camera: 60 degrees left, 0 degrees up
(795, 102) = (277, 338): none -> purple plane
* * *
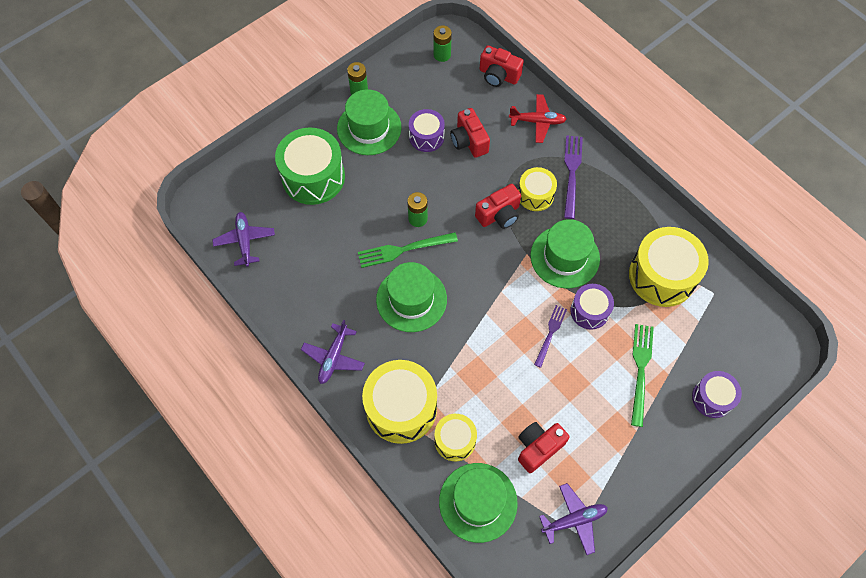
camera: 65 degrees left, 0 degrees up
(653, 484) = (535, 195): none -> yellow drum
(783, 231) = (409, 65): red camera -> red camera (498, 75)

(DIRECTIONS)
From the entries above, write out only the lines starting at the line that holds "camera: 60 degrees left, 0 degrees up" and ending at the line that holds "(795, 102) = (277, 338): none -> purple plane", keeping both and matching them exactly.

(RESULT FOR THIS EXERCISE)
camera: 60 degrees left, 0 degrees up
(795, 102) = (277, 338): none -> purple plane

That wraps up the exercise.